WORK INSTRUCTIONS —
The result should be all the records, exact and complete, without a single picture.

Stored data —
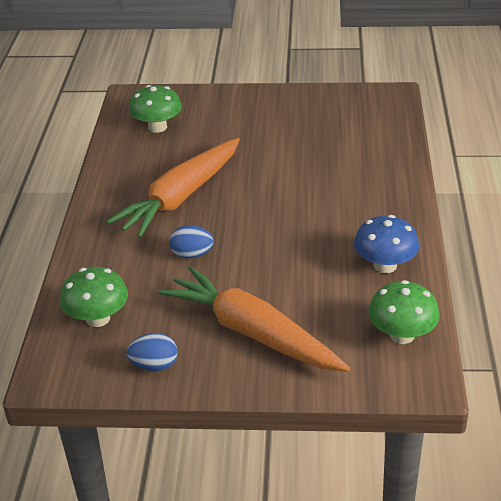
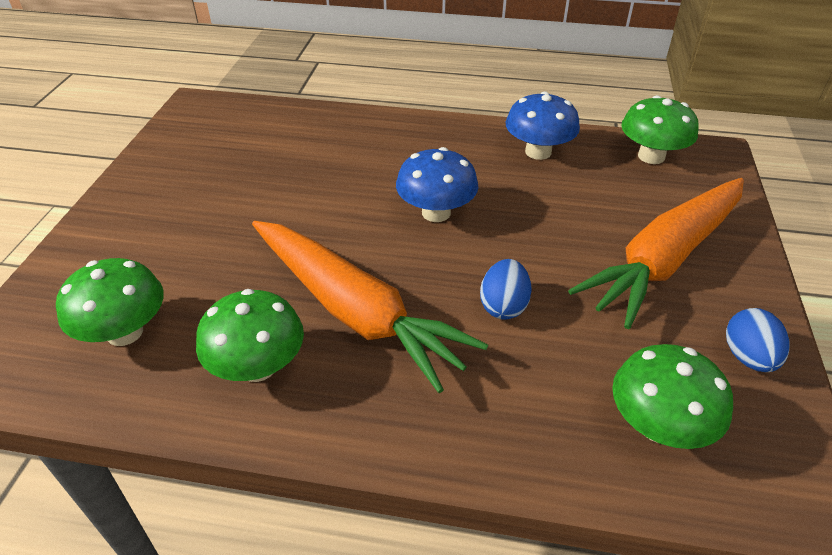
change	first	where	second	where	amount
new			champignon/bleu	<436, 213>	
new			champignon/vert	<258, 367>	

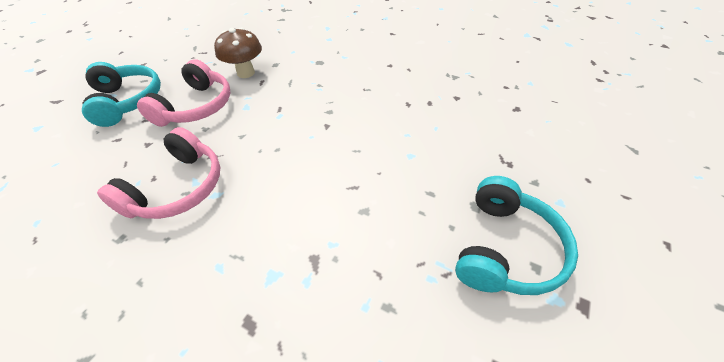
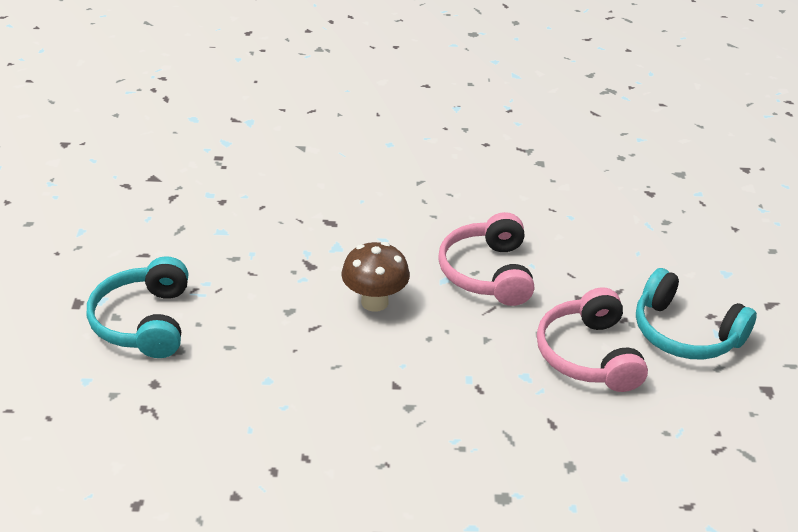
change	first	where	second	where	amount
shifted	champignon/marron	<246, 73>		<374, 302>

ANSWER BELOW —
change	first	where	second	where	amount
new			champignon/bleu	<436, 213>	
new			champignon/vert	<258, 367>	

change	first	where	second	where	amount
shifted	champignon/marron	<246, 73>		<374, 302>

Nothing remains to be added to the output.